Object transformation records
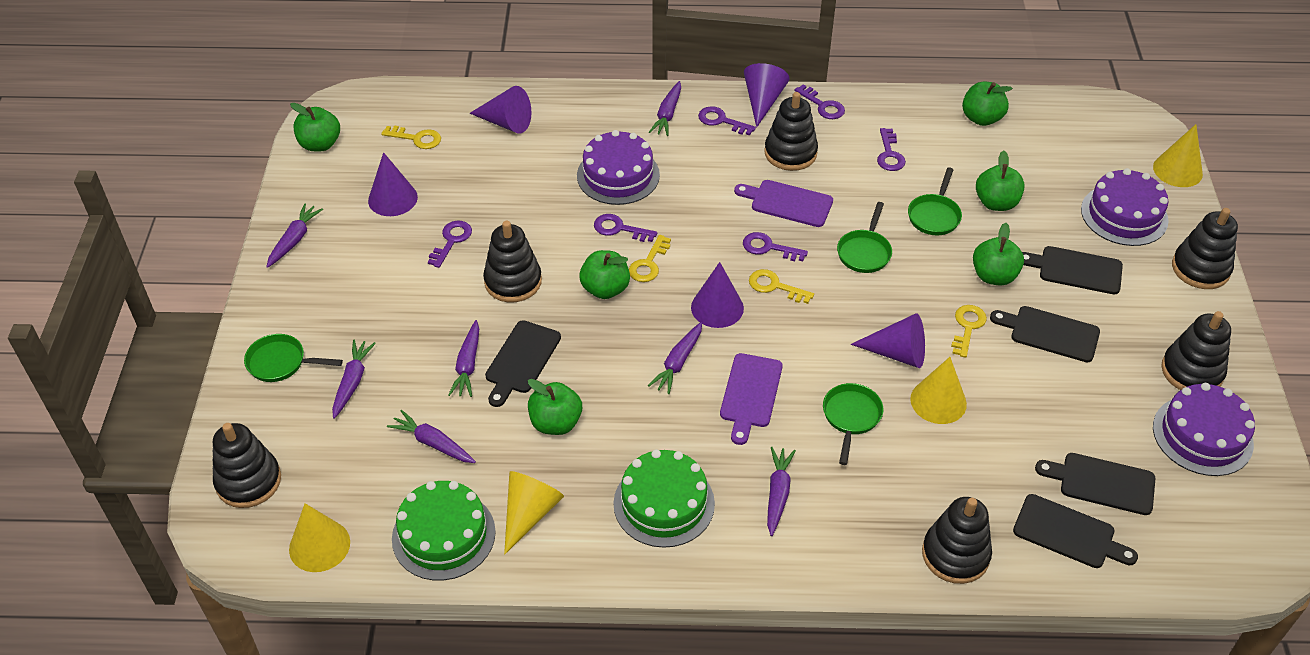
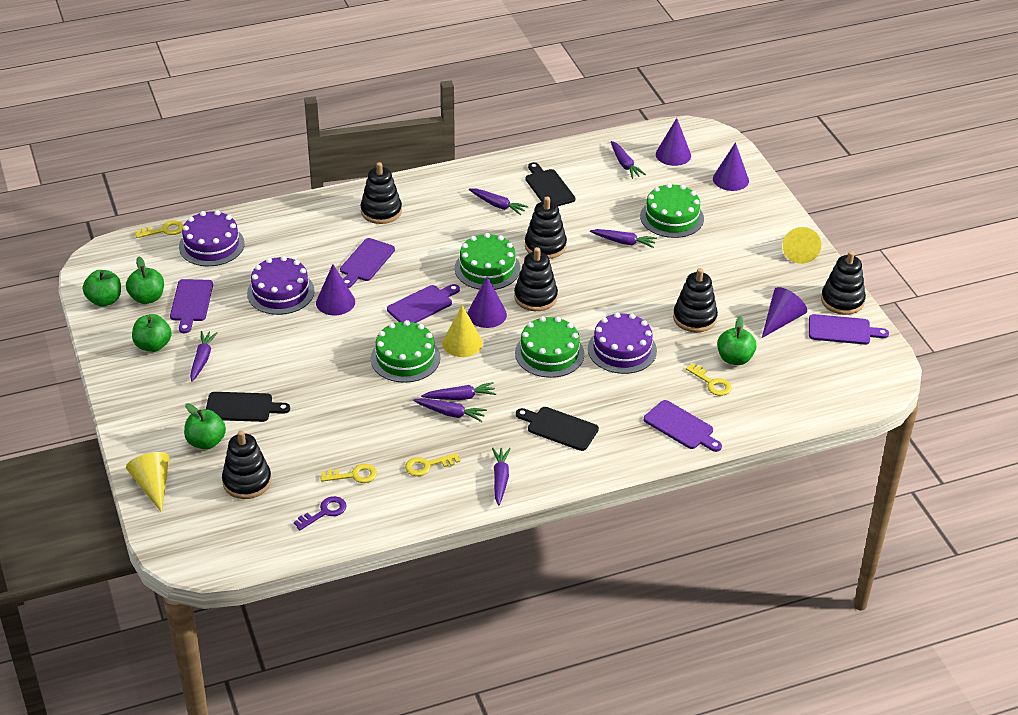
black cutting board: 5 -> 3
green apple: 6 -> 5
green cake: 2 -> 4
green pan: 4 -> 0
purple cutting board: 2 -> 5
purple key: 6 -> 1
yellow cone: 4 -> 3

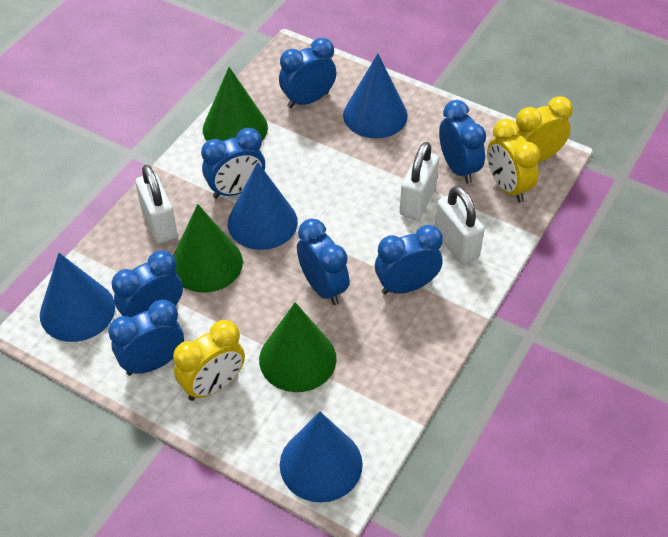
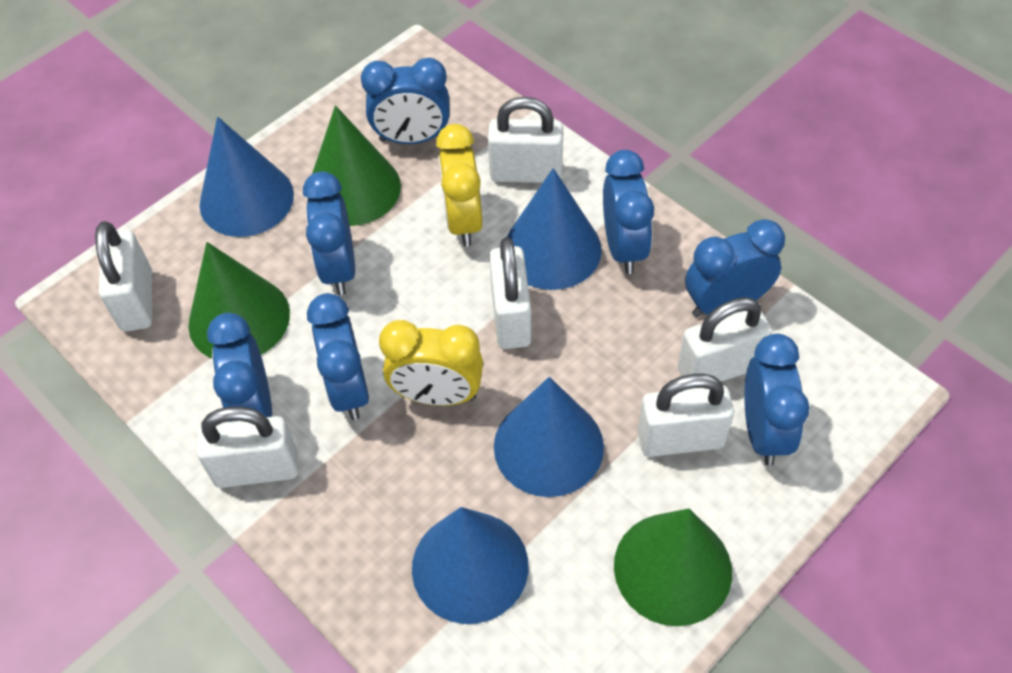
white padlock: 3 -> 6
yellow clock: 3 -> 2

• TASK ITEM:
Please report all lines in the entries where "green" appears.

• ANSWER FOR THIS EXERCISE:
green apple: 6 -> 5
green cake: 2 -> 4
green pan: 4 -> 0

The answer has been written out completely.